◆ Problem ◆
Repeat the listing exactly as given, omitting every image.

◆ Data provided ◆
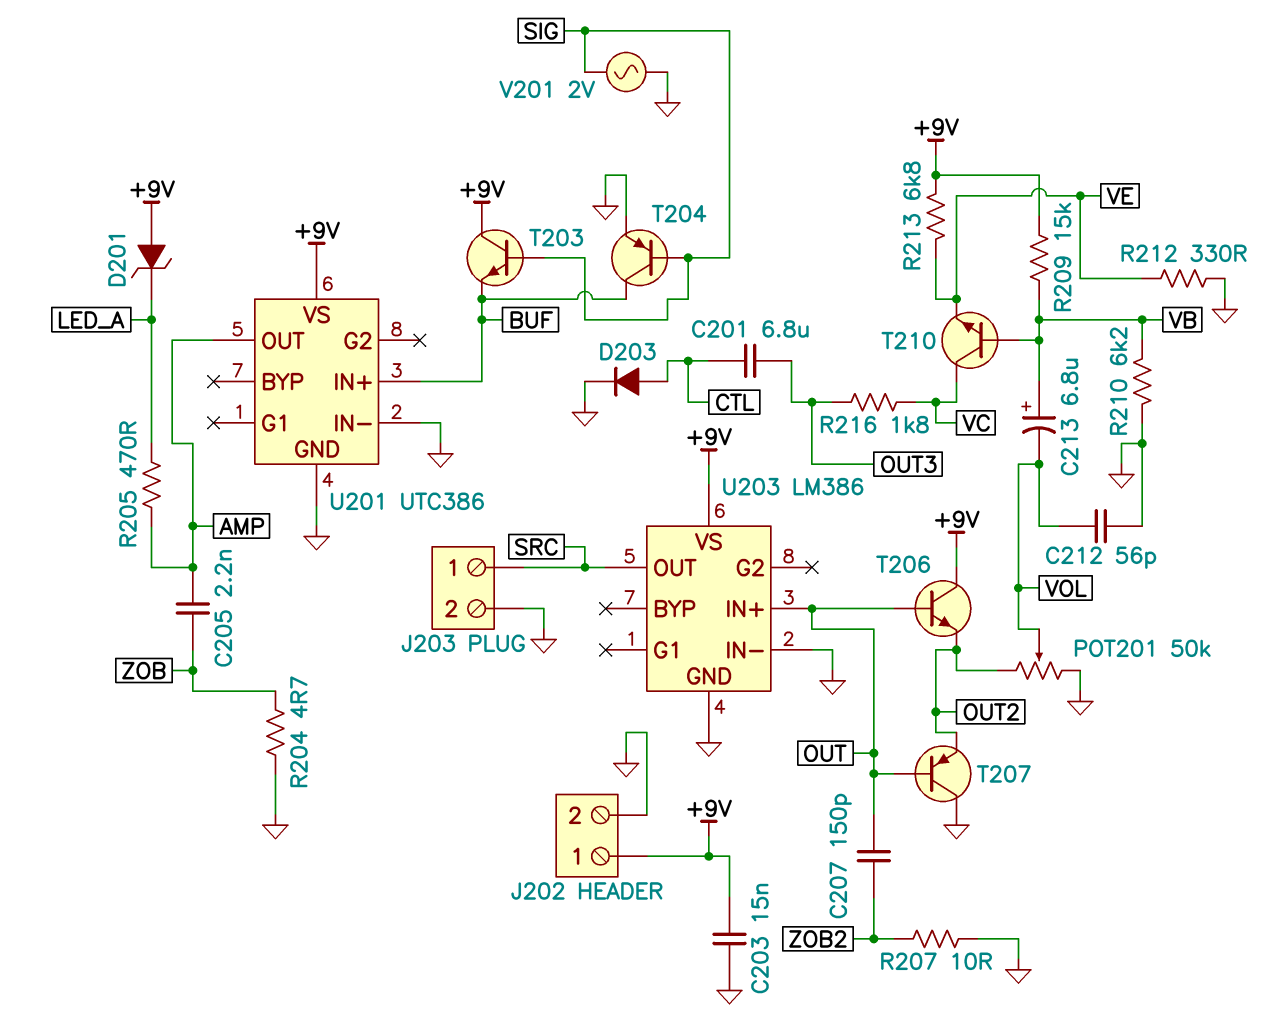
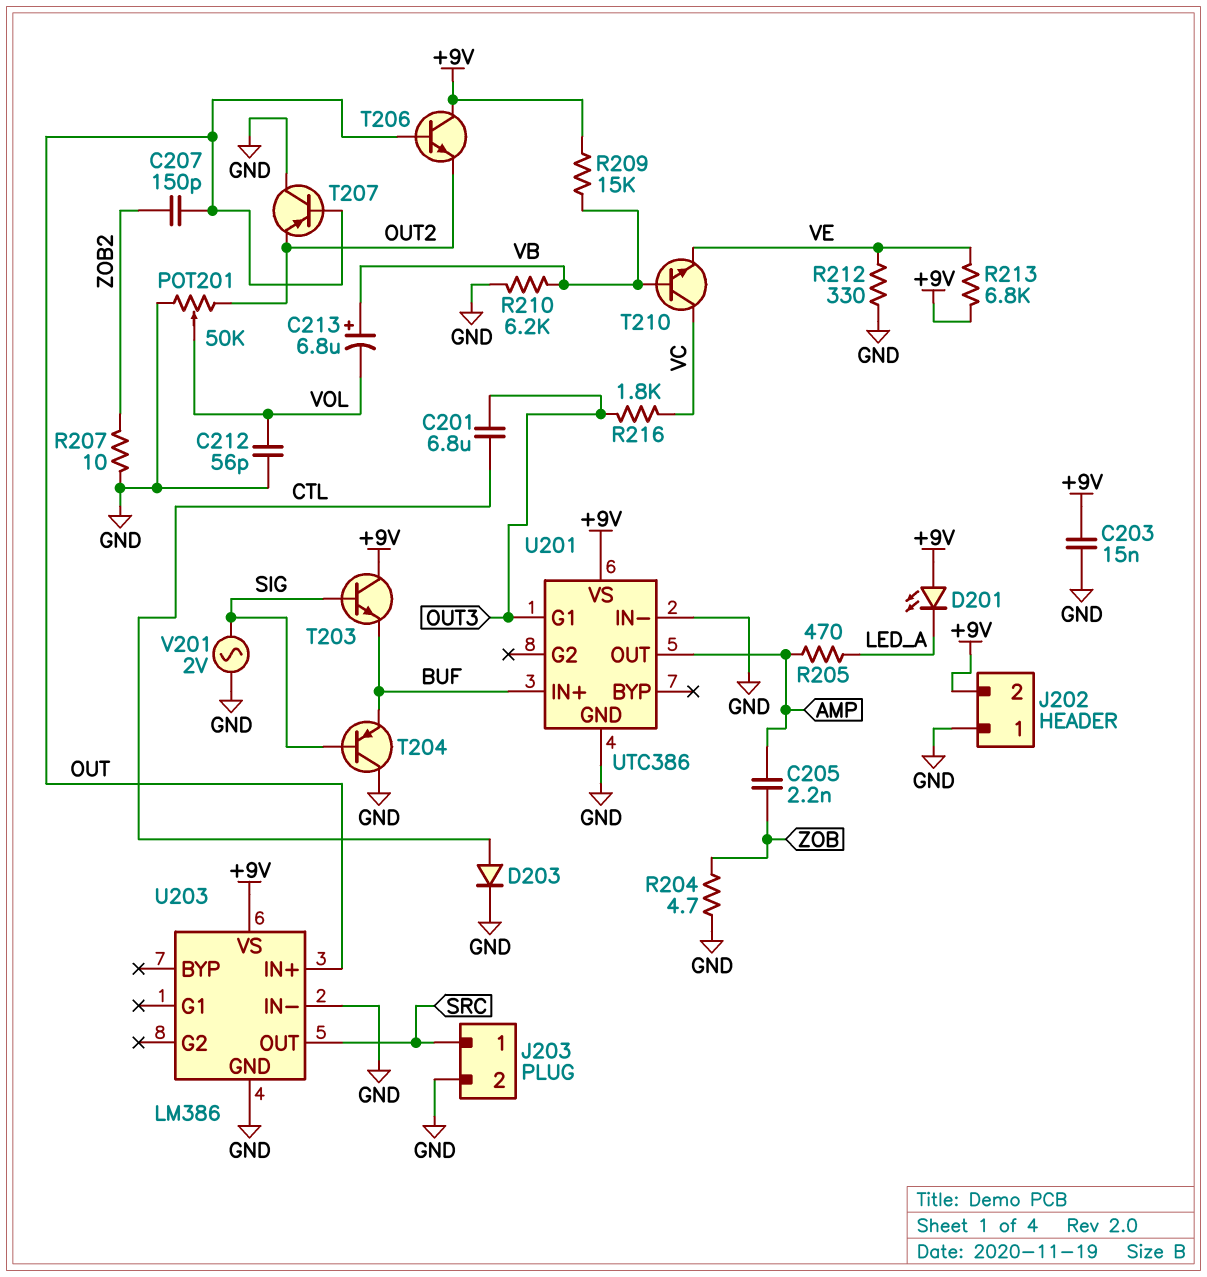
D201: zener (A +9V, K LED_A) -> LED (A +9V, K LED_A)
J202 pin 1: +9V -> GND
J202 pin 2: GND -> +9V
T204: PNP (B SIG, C BUF, E GND) -> PNP (B SIG, C GND, E BUF)
U201 pin G1: none -> OUT3

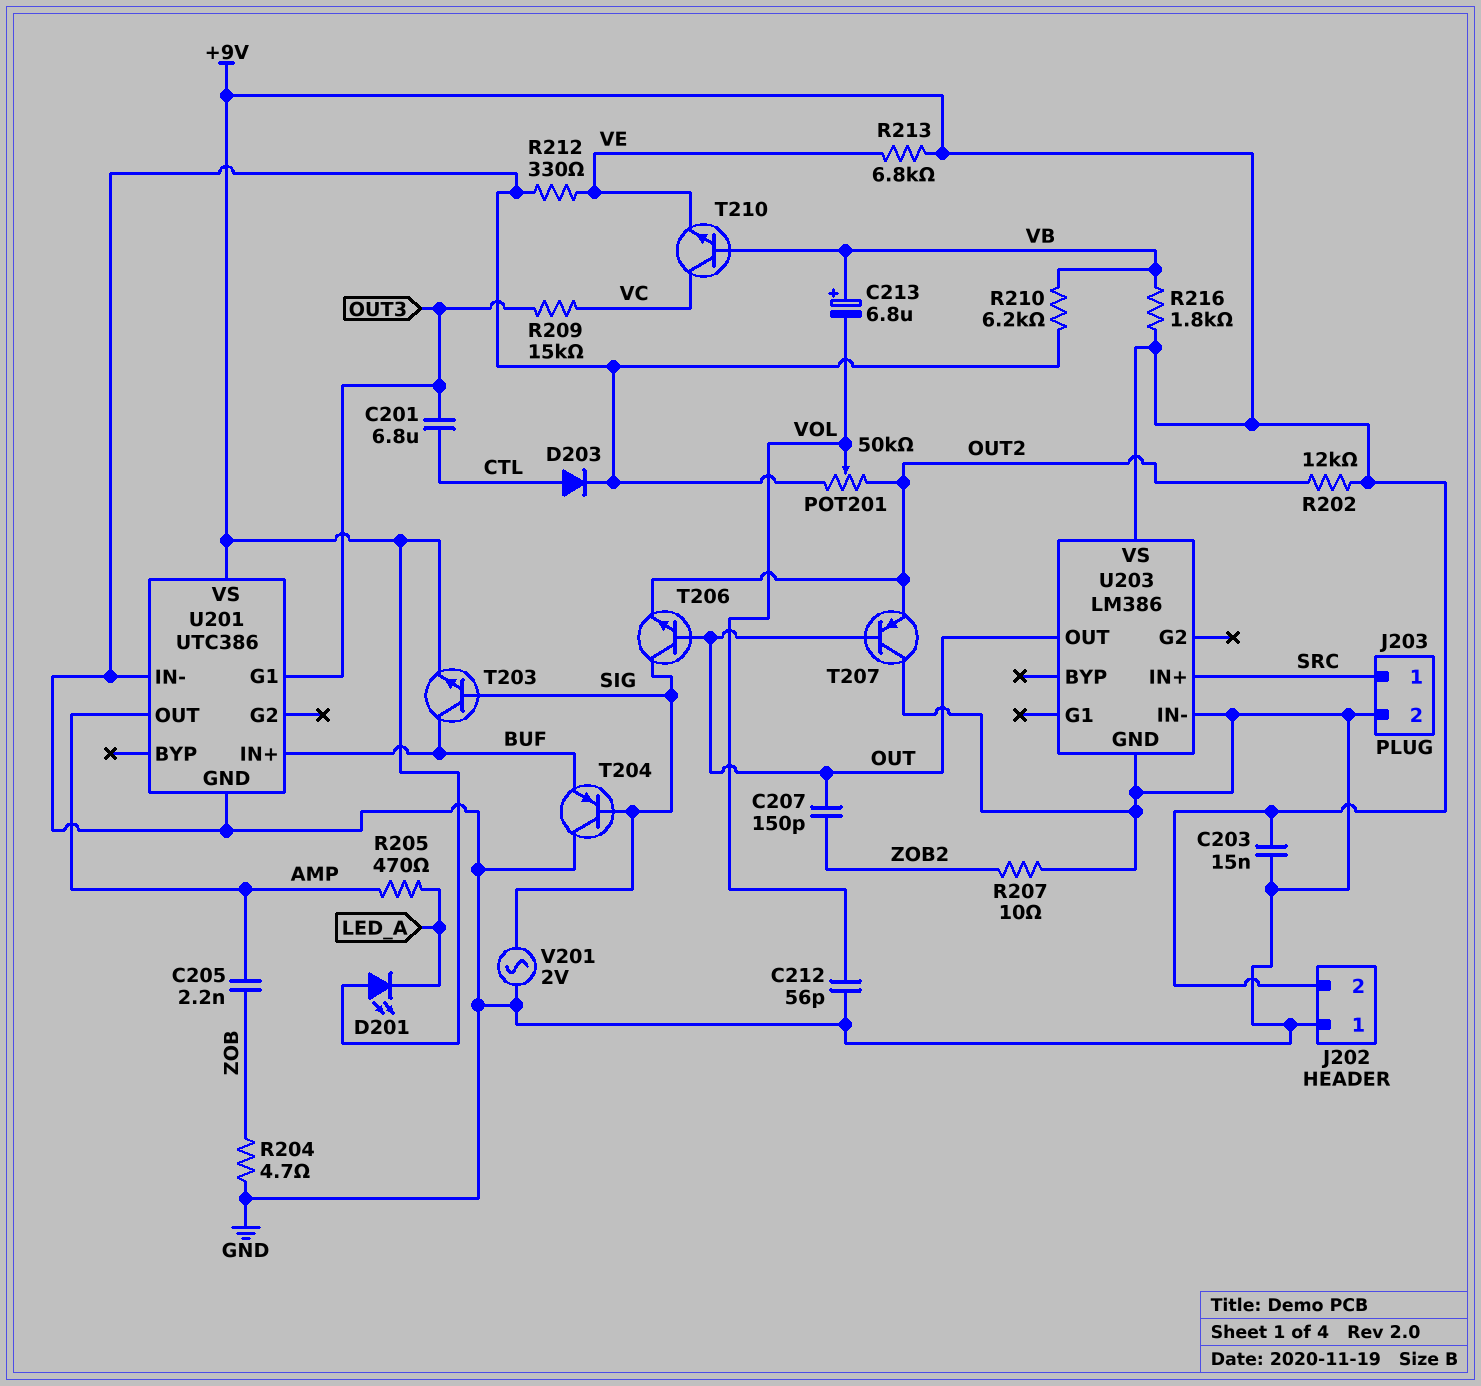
R202: none -> 12k (+9V, OUT2)
R209: 15k (+9V, VB) -> 15k (OUT3, VC)
R216: 1.8k (OUT3, VC) -> 1.8k (+9V, VB)
T203: NPN (B SIG, C +9V, E BUF) -> NPN (B SIG, C BUF, E +9V)
T206: NPN (B OUT, C +9V, E OUT2) -> NPN (B OUT, C SIG, E OUT2)
U203 pin IN+: OUT -> SRC
U203 pin OUT: SRC -> OUT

◆ Exercise response ◆
D201: zener (A +9V, K LED_A) -> LED (A +9V, K LED_A)
J202 pin 1: +9V -> GND
J202 pin 2: GND -> +9V
T204: PNP (B SIG, C BUF, E GND) -> PNP (B SIG, C GND, E BUF)
U201 pin G1: none -> OUT3

R202: none -> 12k (+9V, OUT2)
R209: 15k (+9V, VB) -> 15k (OUT3, VC)
R216: 1.8k (OUT3, VC) -> 1.8k (+9V, VB)
T203: NPN (B SIG, C +9V, E BUF) -> NPN (B SIG, C BUF, E +9V)
T206: NPN (B OUT, C +9V, E OUT2) -> NPN (B OUT, C SIG, E OUT2)
U203 pin IN+: OUT -> SRC
U203 pin OUT: SRC -> OUT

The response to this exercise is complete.